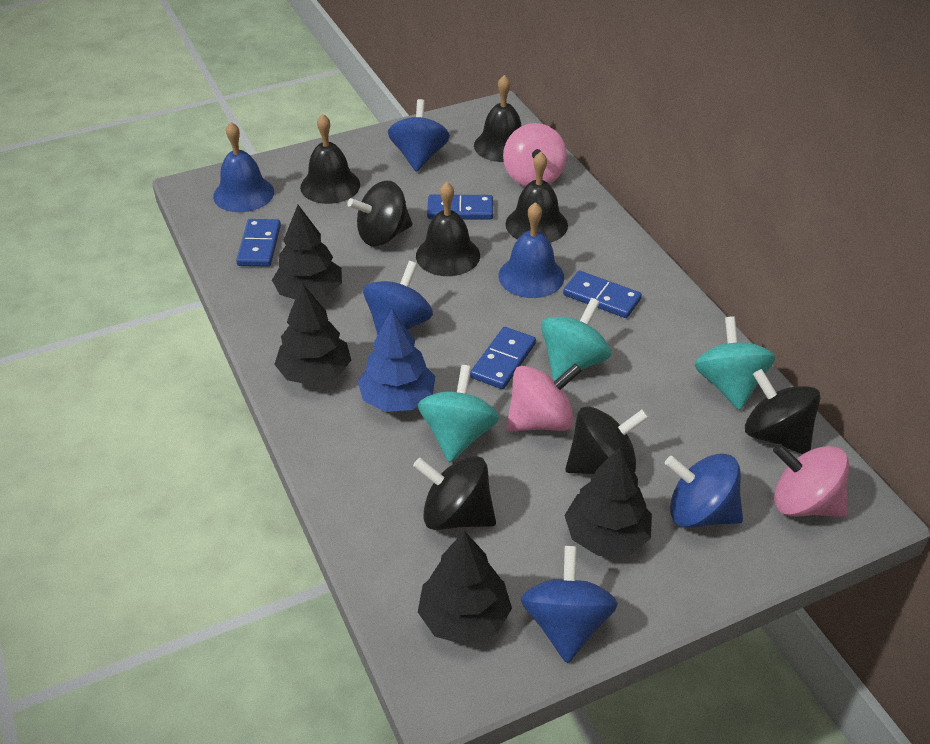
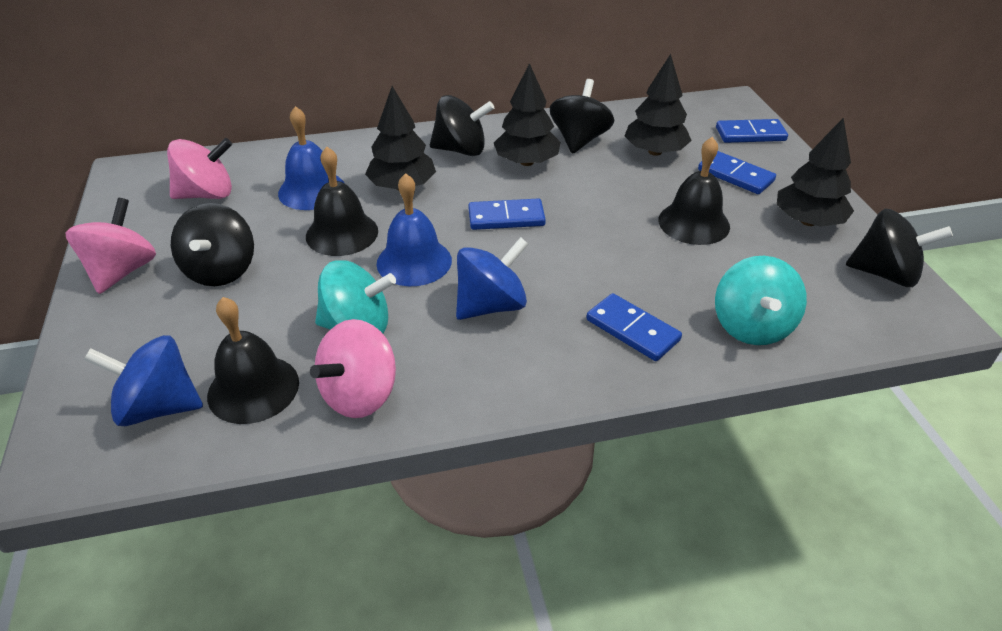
black bell: 4 -> 3
blue spinning top: 4 -> 2
blue tree: 1 -> 0
turquoise spinning top: 3 -> 2

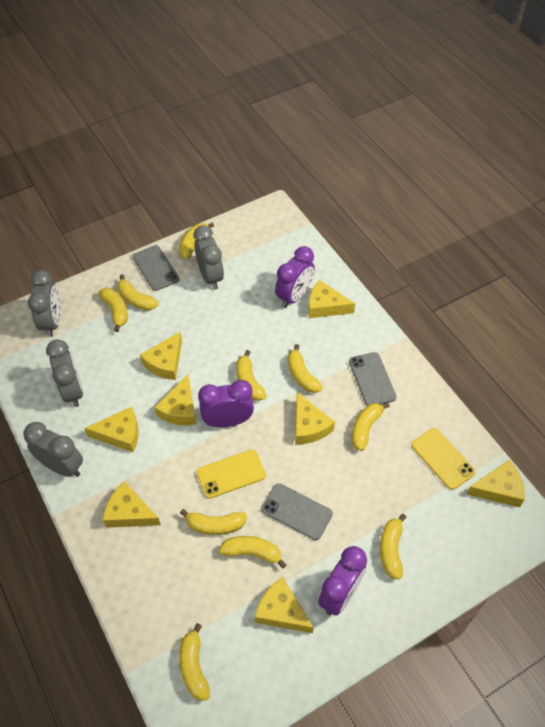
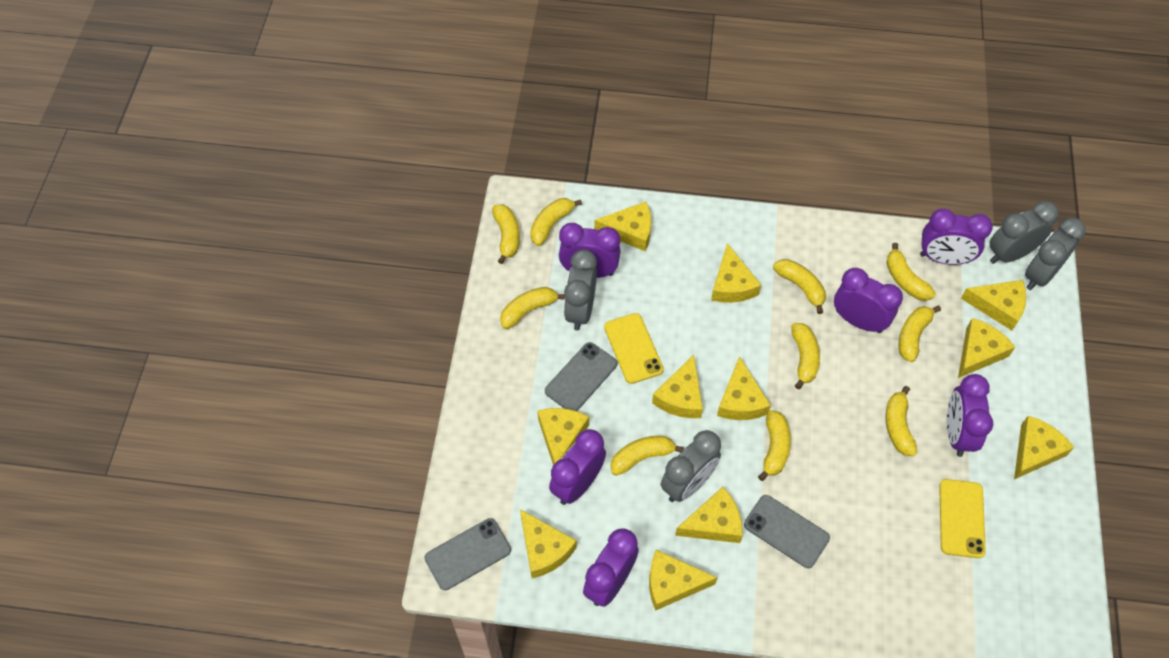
purple clock: 3 -> 6
yellow cheese: 8 -> 11

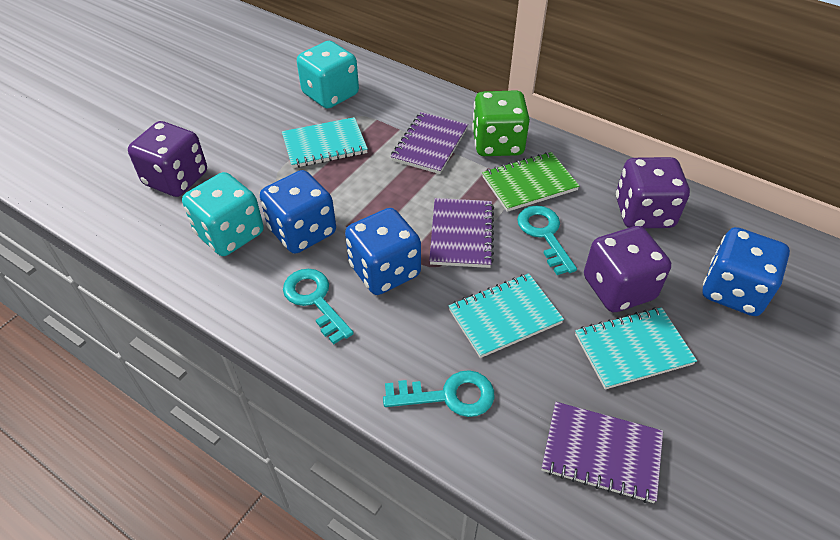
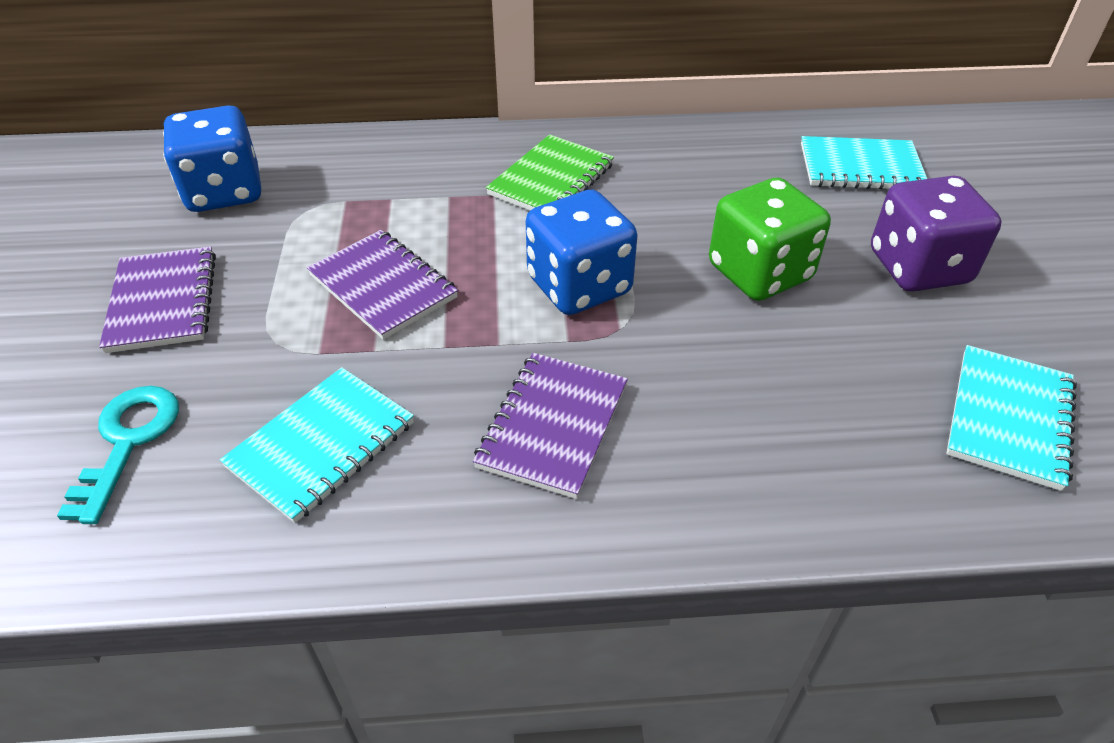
blue dice: 3 -> 2
purple dice: 3 -> 1
turquoise dice: 2 -> 0
turquoise key: 3 -> 1

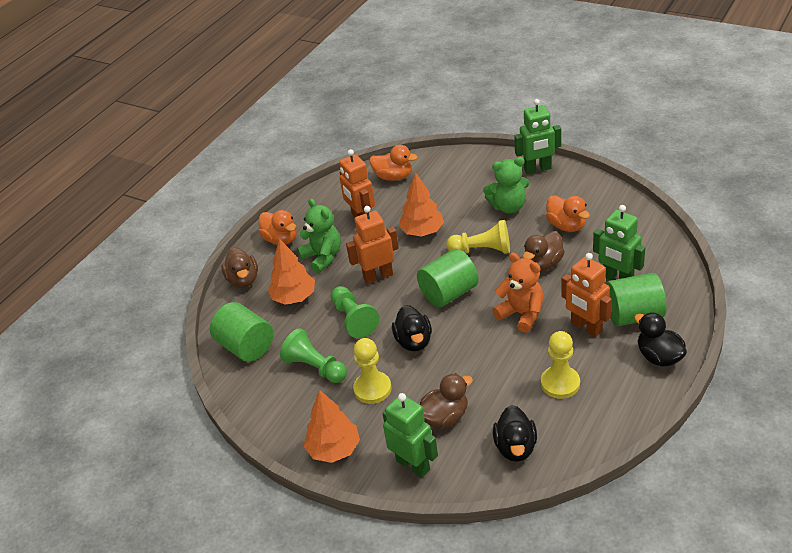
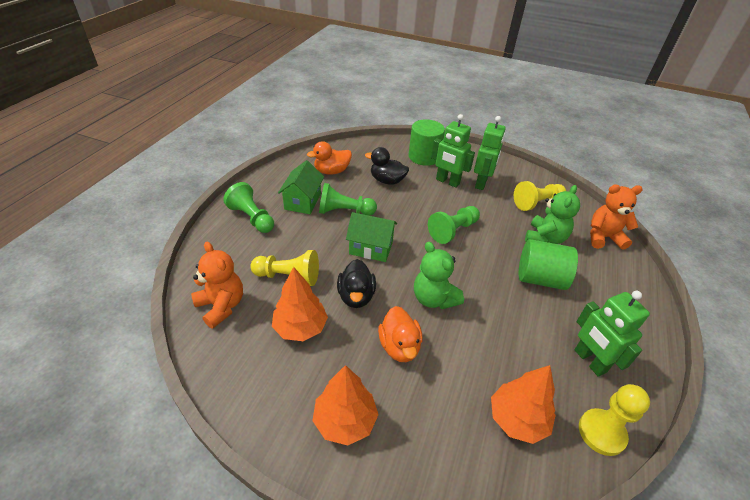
black duck: 3 -> 2
brown duck: 3 -> 0
green cylinder: 3 -> 2
green house: 0 -> 2
green pawn: 2 -> 3
orange duck: 3 -> 2
orange robot: 3 -> 0
orange teddy bear: 1 -> 2

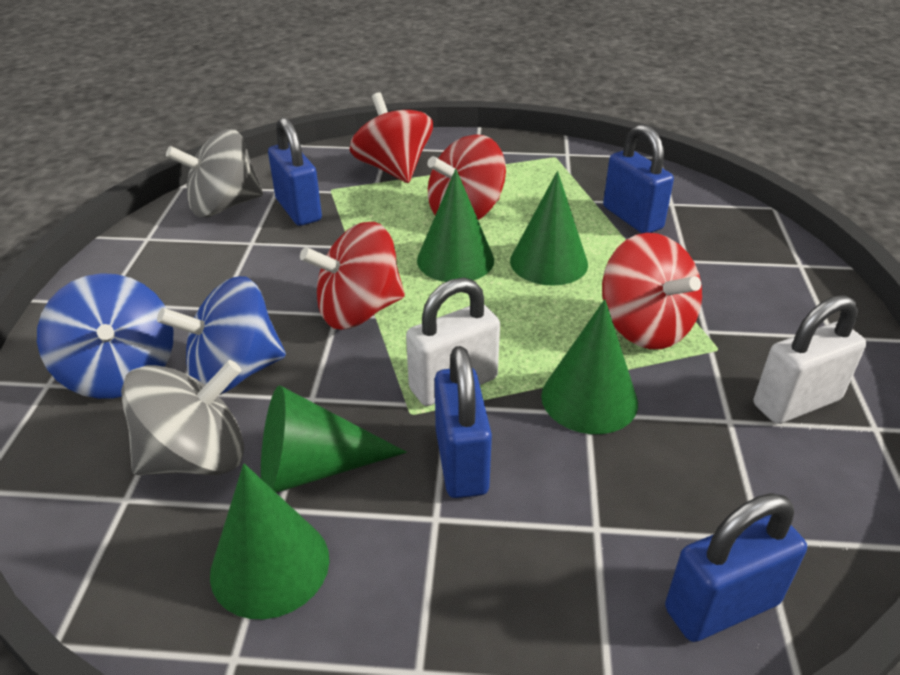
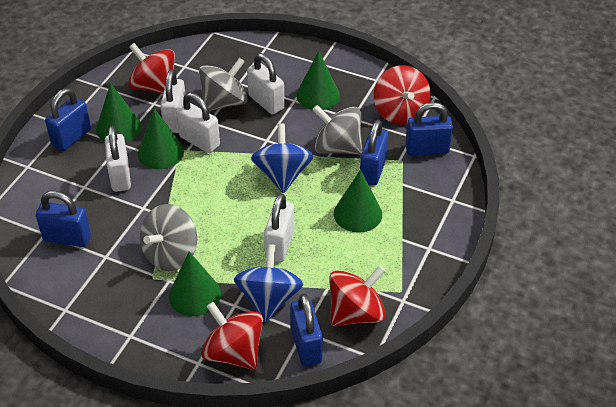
blue padlock: 4 -> 5
grey spinning top: 2 -> 3
white padlock: 2 -> 5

▸ ASSIGNMENT:
Write out, with no pictures, only the lines from the line containing "green pawn: 2 -> 3" through the last line of the listing above, exactly and with both ends included.

▸ RESULT BELOW:
green pawn: 2 -> 3
orange duck: 3 -> 2
orange robot: 3 -> 0
orange teddy bear: 1 -> 2

blue padlock: 4 -> 5
grey spinning top: 2 -> 3
white padlock: 2 -> 5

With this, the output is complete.